/---

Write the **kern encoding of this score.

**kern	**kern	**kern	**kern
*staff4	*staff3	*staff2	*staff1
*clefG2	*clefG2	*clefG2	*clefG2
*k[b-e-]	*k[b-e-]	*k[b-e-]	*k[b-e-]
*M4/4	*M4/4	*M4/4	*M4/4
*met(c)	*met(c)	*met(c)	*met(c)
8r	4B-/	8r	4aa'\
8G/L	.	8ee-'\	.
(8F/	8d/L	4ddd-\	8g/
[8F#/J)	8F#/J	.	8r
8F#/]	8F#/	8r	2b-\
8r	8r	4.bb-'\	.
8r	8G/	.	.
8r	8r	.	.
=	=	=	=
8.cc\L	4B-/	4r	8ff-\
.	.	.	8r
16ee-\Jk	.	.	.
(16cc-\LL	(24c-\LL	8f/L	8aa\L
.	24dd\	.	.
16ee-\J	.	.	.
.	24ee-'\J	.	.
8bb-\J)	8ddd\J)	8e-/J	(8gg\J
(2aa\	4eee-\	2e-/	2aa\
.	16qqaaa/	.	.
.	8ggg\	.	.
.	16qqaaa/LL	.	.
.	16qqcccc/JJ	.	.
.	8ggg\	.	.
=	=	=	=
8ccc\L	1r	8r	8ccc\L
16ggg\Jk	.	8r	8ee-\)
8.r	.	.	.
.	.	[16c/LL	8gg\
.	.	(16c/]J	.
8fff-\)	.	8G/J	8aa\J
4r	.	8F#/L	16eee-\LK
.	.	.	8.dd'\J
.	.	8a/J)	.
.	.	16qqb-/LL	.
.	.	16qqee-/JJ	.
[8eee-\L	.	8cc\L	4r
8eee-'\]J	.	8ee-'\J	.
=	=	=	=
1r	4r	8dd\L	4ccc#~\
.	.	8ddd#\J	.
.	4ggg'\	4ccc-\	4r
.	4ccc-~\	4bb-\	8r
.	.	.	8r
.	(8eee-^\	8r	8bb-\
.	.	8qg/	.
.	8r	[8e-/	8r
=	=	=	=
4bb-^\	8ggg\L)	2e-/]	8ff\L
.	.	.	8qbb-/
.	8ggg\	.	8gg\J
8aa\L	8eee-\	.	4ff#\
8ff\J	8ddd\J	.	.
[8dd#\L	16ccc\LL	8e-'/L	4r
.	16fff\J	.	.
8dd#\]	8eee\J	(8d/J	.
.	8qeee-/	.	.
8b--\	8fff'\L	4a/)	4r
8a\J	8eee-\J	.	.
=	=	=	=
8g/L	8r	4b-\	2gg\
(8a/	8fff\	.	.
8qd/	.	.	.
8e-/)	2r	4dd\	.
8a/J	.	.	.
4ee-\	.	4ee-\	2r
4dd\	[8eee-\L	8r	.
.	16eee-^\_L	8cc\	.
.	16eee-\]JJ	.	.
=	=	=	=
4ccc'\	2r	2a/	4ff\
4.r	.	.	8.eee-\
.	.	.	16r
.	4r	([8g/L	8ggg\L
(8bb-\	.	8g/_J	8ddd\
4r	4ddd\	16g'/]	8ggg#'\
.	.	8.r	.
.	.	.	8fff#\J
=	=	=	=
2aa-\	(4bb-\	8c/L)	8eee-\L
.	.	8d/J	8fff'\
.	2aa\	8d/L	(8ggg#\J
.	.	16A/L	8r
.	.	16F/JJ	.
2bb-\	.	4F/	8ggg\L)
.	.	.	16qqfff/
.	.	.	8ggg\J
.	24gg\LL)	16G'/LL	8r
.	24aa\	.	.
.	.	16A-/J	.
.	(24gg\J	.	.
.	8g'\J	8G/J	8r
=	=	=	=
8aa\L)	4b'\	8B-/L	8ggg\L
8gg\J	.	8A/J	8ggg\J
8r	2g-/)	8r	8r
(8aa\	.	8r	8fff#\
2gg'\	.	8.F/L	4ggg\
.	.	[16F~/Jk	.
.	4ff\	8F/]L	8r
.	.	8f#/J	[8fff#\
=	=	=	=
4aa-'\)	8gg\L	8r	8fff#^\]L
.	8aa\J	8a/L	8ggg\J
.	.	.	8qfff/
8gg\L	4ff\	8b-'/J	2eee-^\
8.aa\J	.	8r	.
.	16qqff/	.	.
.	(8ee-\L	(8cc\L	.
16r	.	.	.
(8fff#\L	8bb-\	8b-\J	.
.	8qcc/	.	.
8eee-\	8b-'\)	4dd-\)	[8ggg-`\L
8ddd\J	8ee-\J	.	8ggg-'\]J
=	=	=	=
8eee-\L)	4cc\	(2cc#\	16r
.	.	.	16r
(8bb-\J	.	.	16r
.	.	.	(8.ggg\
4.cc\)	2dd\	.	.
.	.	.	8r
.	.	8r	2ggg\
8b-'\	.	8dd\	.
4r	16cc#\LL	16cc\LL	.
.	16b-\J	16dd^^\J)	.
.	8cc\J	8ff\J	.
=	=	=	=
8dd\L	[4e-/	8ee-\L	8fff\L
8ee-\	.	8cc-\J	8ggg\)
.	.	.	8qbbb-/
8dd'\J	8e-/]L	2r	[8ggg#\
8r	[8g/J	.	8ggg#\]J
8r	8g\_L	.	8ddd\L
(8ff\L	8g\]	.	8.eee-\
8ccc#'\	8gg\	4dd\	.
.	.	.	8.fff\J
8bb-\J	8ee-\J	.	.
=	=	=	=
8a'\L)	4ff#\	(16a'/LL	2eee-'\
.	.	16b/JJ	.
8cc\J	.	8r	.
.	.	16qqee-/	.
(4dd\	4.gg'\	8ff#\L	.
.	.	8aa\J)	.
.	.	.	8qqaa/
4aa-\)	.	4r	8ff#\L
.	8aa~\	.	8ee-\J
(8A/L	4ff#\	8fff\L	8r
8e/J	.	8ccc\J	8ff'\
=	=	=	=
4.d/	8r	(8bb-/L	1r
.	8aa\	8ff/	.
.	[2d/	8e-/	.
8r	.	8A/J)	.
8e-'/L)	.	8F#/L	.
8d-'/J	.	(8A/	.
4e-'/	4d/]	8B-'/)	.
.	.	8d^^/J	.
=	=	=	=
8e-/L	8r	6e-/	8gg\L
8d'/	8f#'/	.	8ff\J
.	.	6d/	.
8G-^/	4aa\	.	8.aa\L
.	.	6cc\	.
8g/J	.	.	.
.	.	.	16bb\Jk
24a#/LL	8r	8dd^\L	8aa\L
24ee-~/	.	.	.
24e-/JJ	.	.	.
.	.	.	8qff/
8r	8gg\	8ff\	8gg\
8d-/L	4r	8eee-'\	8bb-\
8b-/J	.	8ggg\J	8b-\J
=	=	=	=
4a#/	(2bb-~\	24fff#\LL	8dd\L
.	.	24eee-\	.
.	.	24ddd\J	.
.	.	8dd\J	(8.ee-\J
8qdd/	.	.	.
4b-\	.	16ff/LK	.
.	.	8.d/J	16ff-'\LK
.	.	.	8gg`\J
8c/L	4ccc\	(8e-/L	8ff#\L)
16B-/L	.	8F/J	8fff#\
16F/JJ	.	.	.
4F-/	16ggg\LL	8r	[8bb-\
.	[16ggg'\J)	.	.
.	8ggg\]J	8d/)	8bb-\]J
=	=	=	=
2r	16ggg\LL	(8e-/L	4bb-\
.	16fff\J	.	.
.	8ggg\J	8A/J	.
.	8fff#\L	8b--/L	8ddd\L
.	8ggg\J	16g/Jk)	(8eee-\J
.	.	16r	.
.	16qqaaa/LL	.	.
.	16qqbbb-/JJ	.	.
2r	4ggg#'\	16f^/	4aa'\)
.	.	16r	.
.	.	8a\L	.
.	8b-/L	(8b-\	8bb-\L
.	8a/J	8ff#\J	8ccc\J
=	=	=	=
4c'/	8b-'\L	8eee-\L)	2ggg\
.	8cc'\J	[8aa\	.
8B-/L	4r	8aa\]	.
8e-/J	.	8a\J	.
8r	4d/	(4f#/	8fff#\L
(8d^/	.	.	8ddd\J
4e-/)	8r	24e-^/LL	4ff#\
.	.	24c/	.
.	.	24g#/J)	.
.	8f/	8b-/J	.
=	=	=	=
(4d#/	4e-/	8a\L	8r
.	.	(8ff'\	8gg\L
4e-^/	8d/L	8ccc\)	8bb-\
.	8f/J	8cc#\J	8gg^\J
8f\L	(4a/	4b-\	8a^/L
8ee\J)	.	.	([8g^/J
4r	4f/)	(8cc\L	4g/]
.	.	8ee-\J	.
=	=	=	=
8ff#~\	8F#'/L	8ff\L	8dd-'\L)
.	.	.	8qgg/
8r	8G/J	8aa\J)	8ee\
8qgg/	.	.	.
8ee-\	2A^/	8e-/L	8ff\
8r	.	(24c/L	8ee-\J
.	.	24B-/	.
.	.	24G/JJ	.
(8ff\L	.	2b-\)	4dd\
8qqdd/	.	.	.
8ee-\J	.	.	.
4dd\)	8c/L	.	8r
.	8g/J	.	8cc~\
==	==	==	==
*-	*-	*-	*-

\---

## What you will do
Copy out each line above in which the string "kern" appears.

## Solution
Write the **kern encoding of this score.
**kern	**kern	**kern	**kern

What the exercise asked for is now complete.